__Exercise details__. Go through the records and copy each line where the word "tile" occurs.

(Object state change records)
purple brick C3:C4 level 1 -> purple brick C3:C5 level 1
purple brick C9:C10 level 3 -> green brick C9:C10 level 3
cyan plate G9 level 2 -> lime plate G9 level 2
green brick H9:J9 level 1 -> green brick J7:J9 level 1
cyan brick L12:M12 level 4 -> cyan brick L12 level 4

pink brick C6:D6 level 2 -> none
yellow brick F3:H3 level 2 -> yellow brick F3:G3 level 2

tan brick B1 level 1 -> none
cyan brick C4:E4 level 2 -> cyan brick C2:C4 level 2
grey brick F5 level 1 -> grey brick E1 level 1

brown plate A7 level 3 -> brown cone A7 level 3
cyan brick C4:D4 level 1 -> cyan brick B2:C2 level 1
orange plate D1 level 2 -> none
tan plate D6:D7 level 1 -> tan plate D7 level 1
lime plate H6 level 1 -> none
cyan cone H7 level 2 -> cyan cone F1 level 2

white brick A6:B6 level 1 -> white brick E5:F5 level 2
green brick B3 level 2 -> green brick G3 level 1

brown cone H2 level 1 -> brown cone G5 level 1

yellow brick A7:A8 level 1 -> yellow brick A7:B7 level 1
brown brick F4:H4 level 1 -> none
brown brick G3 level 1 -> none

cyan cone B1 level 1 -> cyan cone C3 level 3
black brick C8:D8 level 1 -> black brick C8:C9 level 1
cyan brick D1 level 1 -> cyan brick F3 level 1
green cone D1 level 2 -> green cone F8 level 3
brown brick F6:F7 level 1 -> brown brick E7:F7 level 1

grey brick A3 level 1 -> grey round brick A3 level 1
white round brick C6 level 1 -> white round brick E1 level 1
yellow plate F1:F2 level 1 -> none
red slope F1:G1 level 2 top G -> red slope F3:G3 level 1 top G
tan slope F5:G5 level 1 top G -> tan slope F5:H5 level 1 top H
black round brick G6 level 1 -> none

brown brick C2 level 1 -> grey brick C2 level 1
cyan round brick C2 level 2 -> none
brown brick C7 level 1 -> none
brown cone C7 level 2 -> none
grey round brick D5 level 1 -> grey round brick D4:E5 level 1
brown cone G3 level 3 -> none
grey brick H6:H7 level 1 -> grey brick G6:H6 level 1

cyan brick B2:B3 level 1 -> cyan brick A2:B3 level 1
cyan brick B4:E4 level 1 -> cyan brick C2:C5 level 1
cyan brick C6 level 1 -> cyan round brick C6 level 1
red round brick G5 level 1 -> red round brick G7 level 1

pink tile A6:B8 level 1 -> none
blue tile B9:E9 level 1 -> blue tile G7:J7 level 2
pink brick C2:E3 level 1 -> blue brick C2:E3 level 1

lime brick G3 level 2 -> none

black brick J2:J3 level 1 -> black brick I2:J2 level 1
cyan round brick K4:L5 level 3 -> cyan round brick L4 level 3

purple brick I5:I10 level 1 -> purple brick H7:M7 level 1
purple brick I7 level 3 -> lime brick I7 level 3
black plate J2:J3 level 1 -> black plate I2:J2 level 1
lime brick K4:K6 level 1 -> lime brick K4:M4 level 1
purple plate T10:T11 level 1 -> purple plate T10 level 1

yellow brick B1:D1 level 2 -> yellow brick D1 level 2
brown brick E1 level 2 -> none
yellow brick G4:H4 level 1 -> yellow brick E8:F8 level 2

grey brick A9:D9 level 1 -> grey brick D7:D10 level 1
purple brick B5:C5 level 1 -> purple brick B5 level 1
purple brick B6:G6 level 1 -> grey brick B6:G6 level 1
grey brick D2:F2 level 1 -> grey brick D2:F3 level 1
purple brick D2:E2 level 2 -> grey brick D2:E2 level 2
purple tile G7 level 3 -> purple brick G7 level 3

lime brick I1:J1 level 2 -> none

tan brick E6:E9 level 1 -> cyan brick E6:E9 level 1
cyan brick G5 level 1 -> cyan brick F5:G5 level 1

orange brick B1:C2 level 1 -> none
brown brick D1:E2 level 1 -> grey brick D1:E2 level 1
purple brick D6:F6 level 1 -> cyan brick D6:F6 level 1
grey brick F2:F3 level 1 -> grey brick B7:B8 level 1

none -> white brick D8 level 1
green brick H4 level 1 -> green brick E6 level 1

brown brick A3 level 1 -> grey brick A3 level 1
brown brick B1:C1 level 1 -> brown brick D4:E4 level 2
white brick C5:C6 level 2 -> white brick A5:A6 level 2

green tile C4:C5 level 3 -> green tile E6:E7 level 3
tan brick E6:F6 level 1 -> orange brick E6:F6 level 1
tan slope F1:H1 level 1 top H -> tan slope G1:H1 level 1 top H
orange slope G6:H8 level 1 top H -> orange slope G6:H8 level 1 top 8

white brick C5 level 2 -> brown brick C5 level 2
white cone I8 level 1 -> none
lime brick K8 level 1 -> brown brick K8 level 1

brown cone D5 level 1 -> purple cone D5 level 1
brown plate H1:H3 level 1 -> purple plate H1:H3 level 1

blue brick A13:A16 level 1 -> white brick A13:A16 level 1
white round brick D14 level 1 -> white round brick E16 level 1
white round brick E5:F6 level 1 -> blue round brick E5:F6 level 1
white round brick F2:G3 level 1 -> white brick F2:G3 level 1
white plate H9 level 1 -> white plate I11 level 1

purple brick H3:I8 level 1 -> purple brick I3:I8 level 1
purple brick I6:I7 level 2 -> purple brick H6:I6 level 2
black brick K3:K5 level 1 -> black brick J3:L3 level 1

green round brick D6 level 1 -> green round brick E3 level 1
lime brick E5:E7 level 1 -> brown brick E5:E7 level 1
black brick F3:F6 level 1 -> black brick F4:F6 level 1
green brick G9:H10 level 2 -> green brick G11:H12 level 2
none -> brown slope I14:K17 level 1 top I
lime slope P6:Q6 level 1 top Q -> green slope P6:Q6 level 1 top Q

__Problem solution__.
pink tile A6:B8 level 1 -> none
blue tile B9:E9 level 1 -> blue tile G7:J7 level 2
purple tile G7 level 3 -> purple brick G7 level 3
green tile C4:C5 level 3 -> green tile E6:E7 level 3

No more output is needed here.